Top of Supplied records
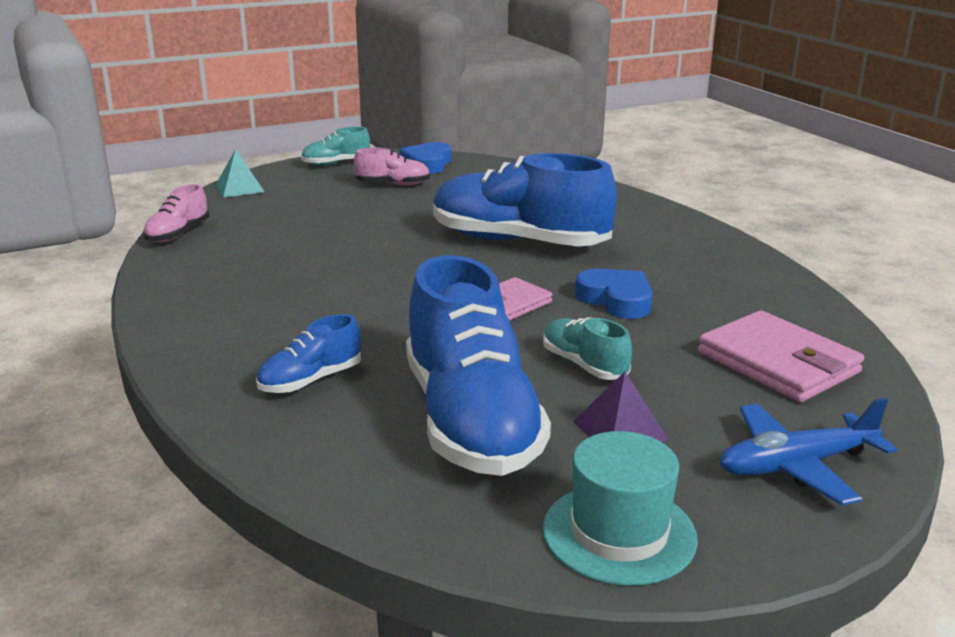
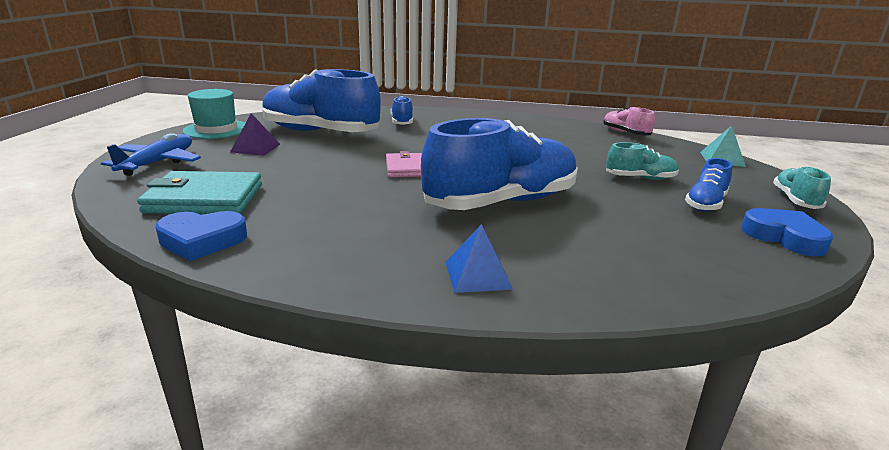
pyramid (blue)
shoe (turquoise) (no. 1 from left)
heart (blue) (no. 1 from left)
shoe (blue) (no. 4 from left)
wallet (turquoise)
Bottom of Supplied records
Top of Supplied records
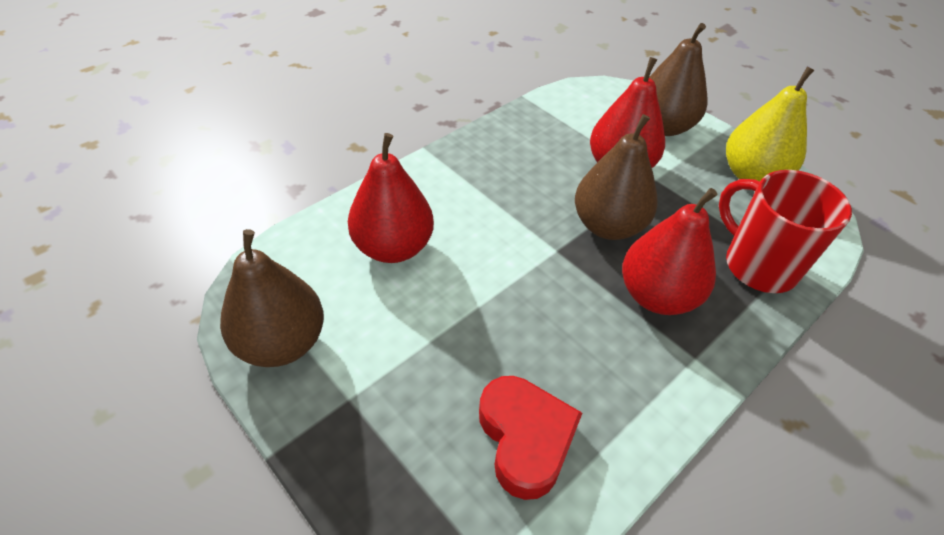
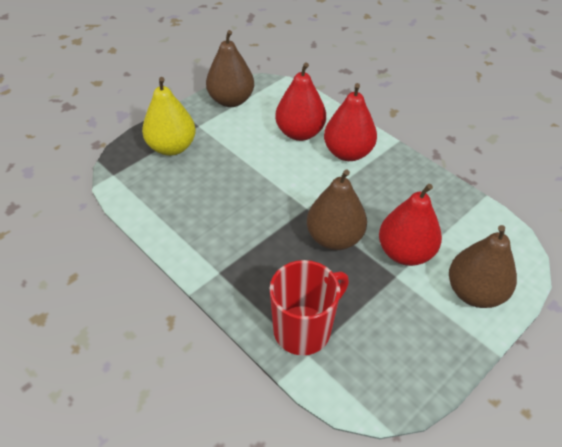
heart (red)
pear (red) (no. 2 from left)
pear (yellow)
Bottom of Supplied records
Check each line of the entries for "blue" and copy those that have it.

pyramid (blue)
heart (blue) (no. 1 from left)
shoe (blue) (no. 4 from left)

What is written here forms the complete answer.